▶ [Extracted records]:
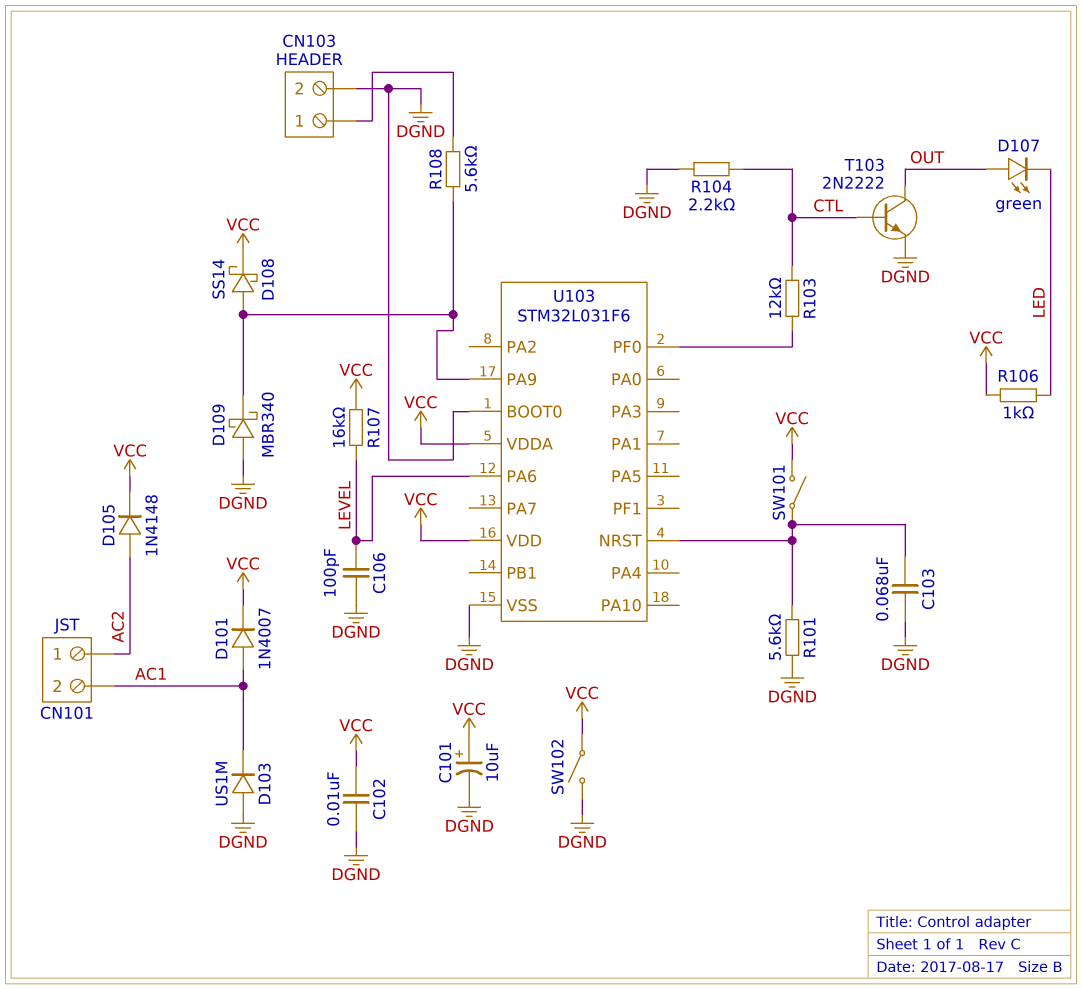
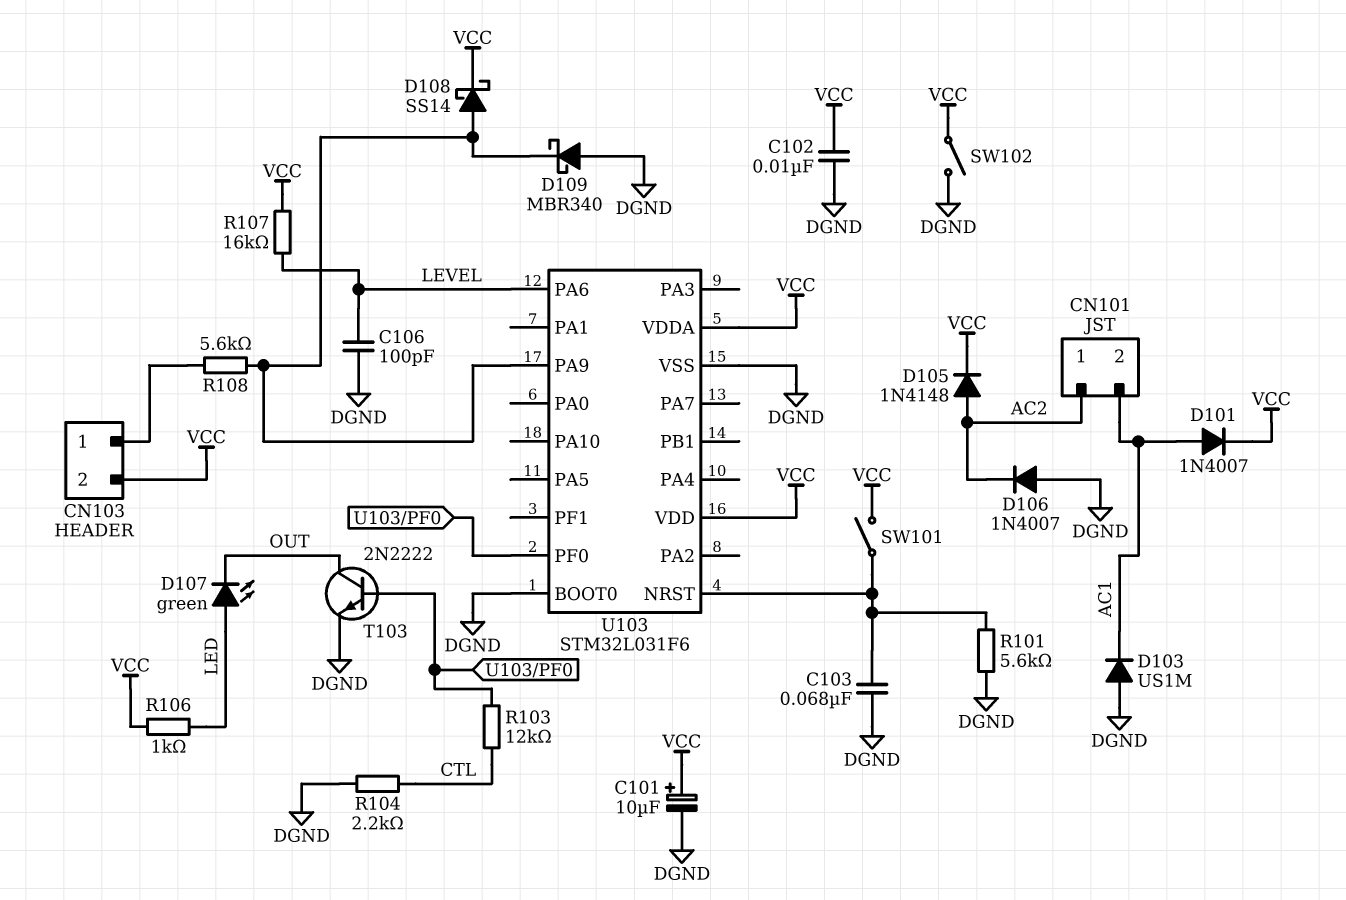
CN103 pin 2: DGND -> VCC
D106: none -> diode 1N4007 (A DGND, K AC2)
D107: LED green (A OUT, K LED) -> LED green (A LED, K OUT)
T103: NPN 2N2222 (B CTL, C OUT, E DGND) -> NPN 2N2222 (B U103/PF0, C OUT, E DGND)

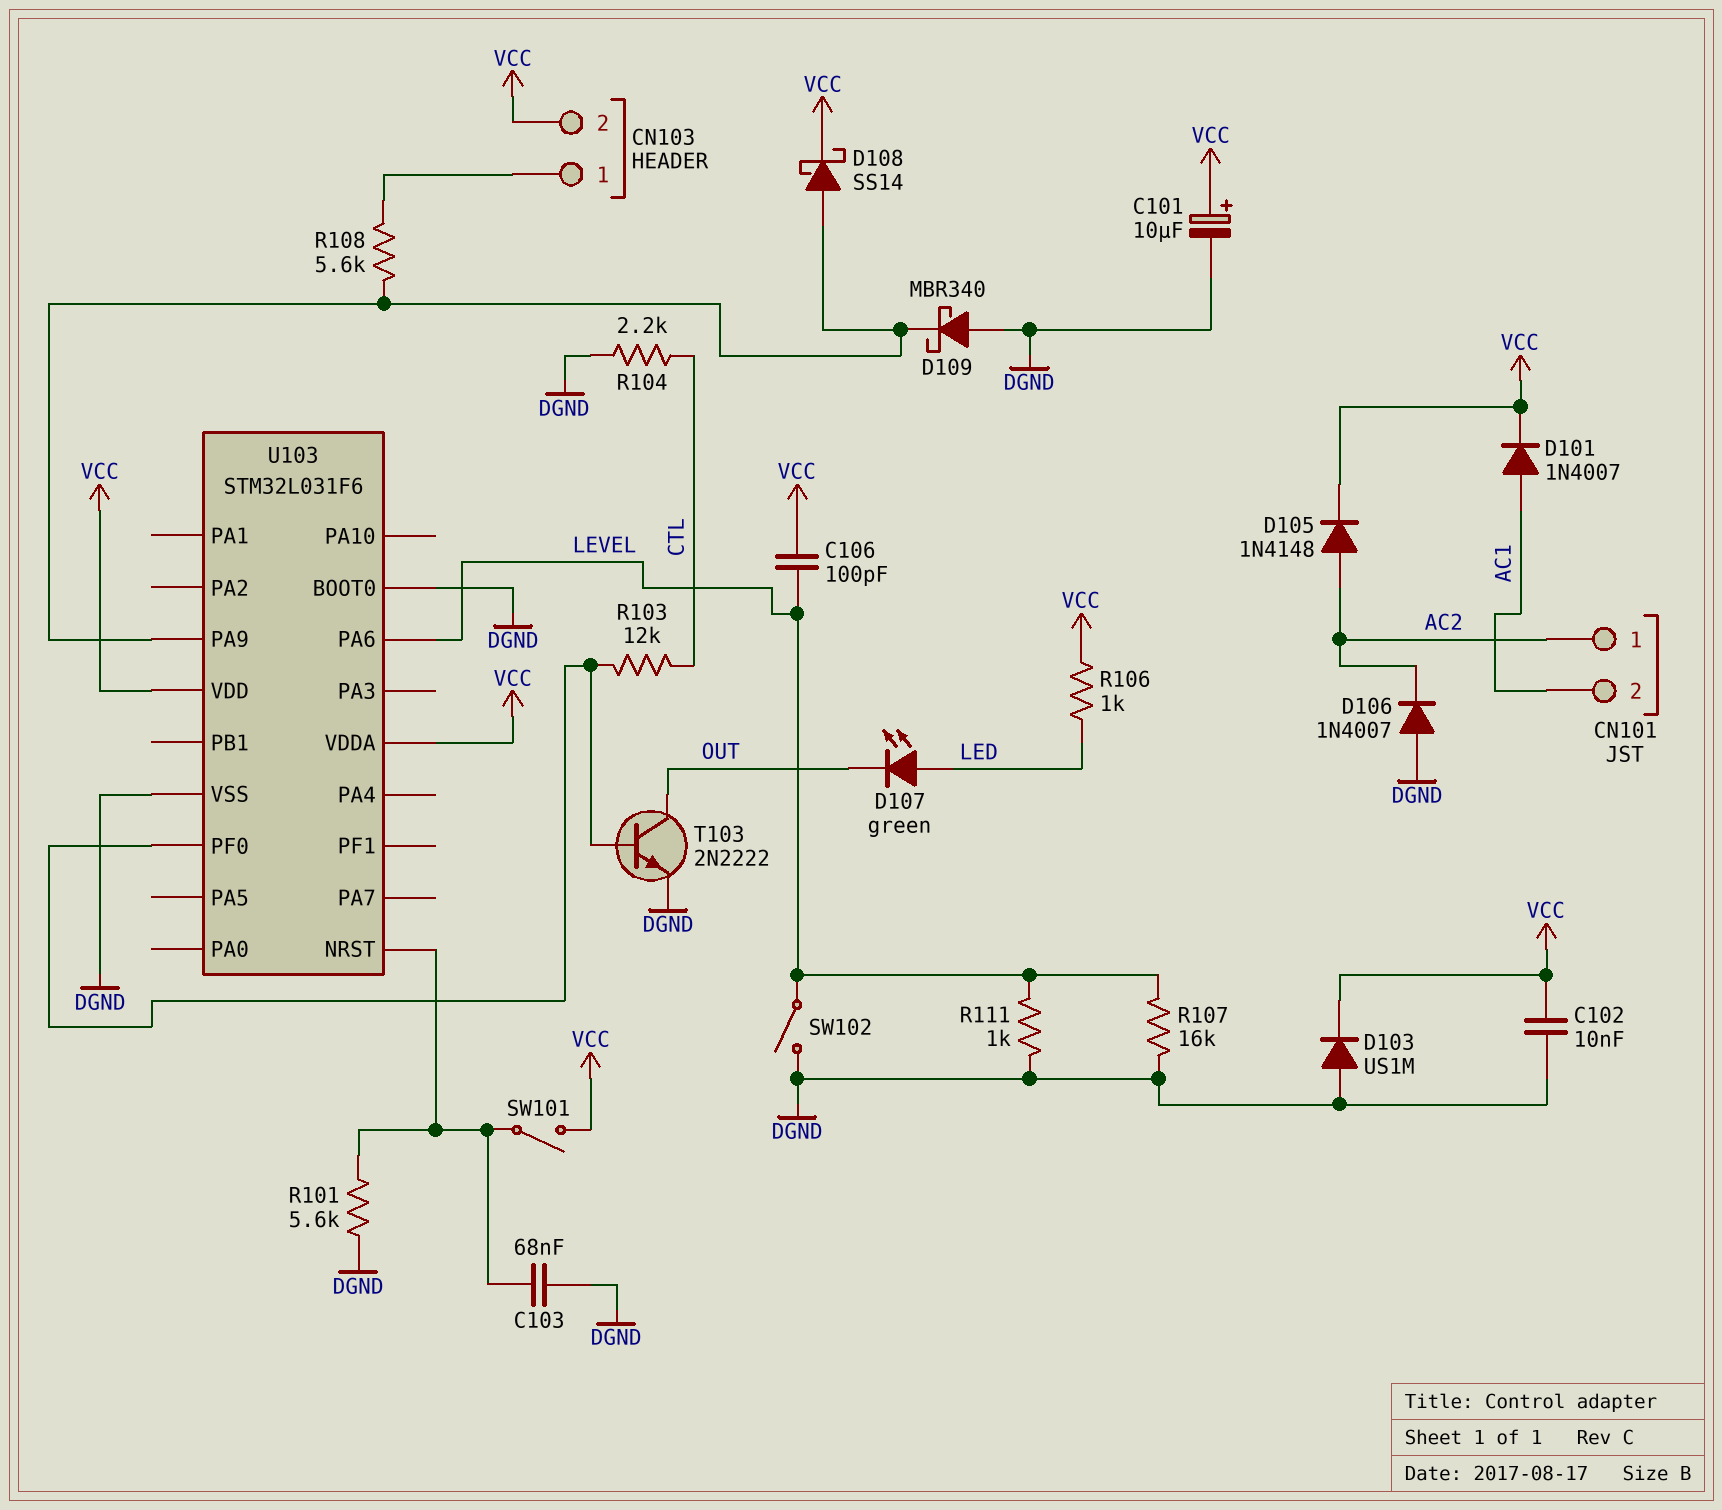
C106: 100pF (DGND, LEVEL) -> 100pF (LEVEL, VCC)
D103: diode US1M (A DGND, K AC1) -> diode US1M (A DGND, K VCC)
R107: 16k (LEVEL, VCC) -> 16k (DGND, LEVEL)
R111: none -> 1k (DGND, LEVEL)
SW102: switch (DGND, VCC) -> switch (DGND, LEVEL)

▶ [Task details]: Take the line holding "R107: 16k (LEVEL, VCC) -> 16k (DGND, LEVEL)" and all lines after it through the end of the data, and set them down exactly.

▶ [Answer box]:
R107: 16k (LEVEL, VCC) -> 16k (DGND, LEVEL)
R111: none -> 1k (DGND, LEVEL)
SW102: switch (DGND, VCC) -> switch (DGND, LEVEL)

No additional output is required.